PROMPT:
From the entries below, retype only the lines from the one with "The YellowCheese ended" through the one with "The second view lost the BrownFork", exactly as written.

--- AVAILABLE DATA Enclosed Below ---

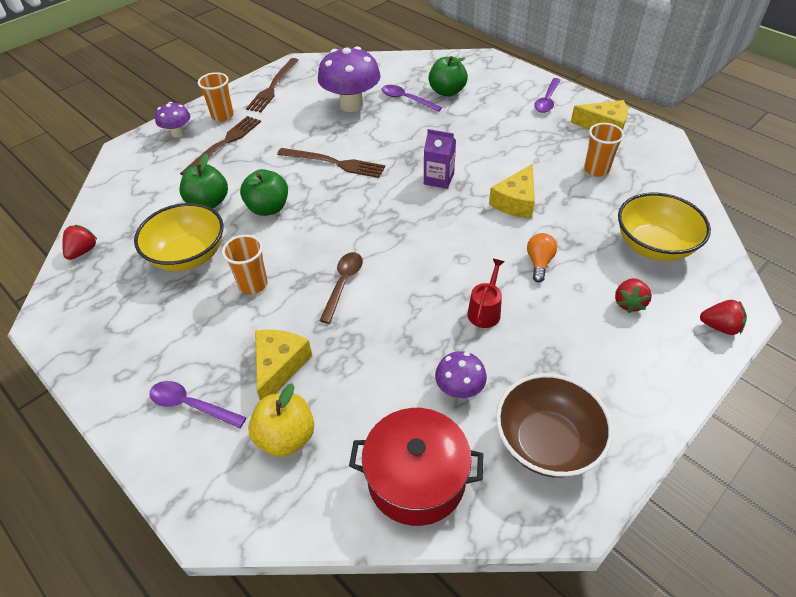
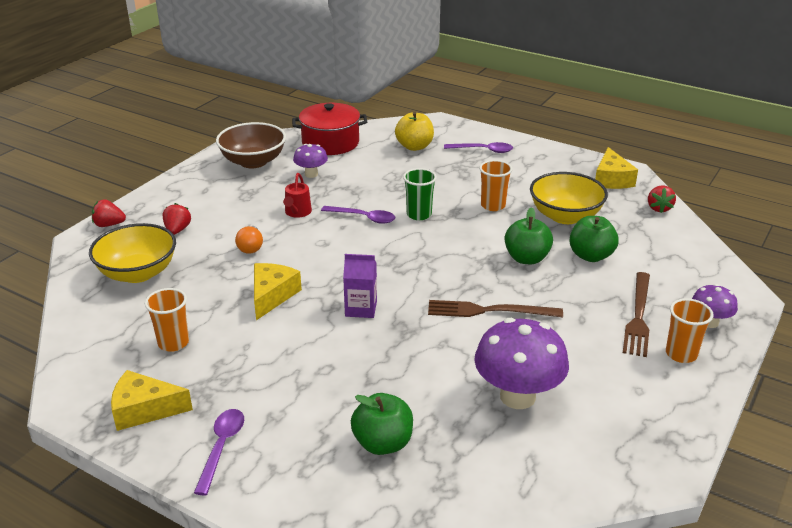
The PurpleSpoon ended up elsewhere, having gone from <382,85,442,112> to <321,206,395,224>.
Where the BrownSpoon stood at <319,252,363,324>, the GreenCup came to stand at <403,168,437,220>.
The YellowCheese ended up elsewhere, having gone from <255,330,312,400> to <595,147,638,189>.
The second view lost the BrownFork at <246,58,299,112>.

--- End of Enclosed AVAILABLE DATA ---
--- AVAILABLE DATA Enclosed Below ---

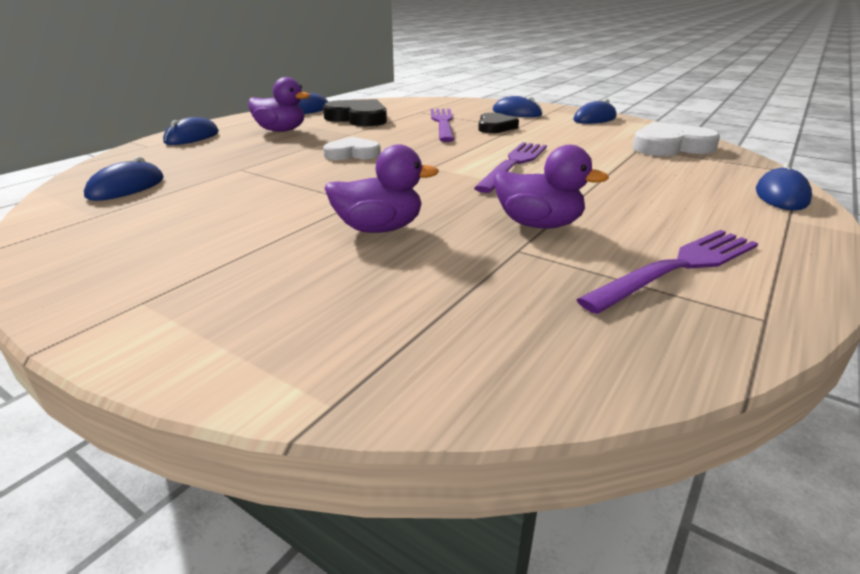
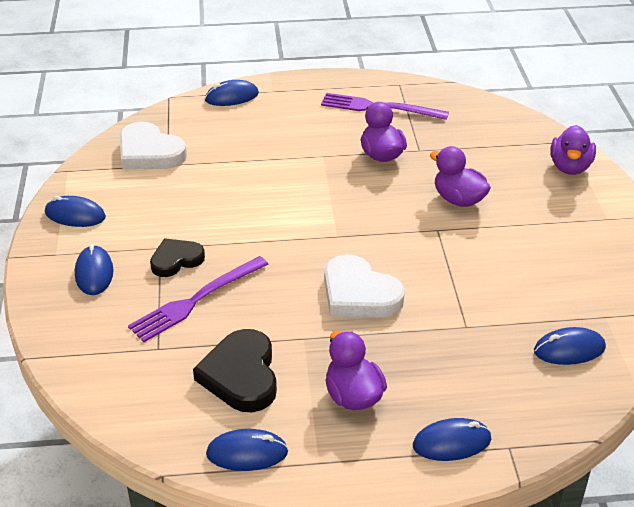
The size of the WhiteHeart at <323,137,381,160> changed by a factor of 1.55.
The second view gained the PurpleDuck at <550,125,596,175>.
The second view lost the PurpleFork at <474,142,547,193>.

--- End of Enclosed AVAILABLE DATA ---

SOLUTION TO THIS TASK:
The YellowCheese ended up elsewhere, having gone from <255,330,312,400> to <595,147,638,189>.
The second view lost the BrownFork at <246,58,299,112>.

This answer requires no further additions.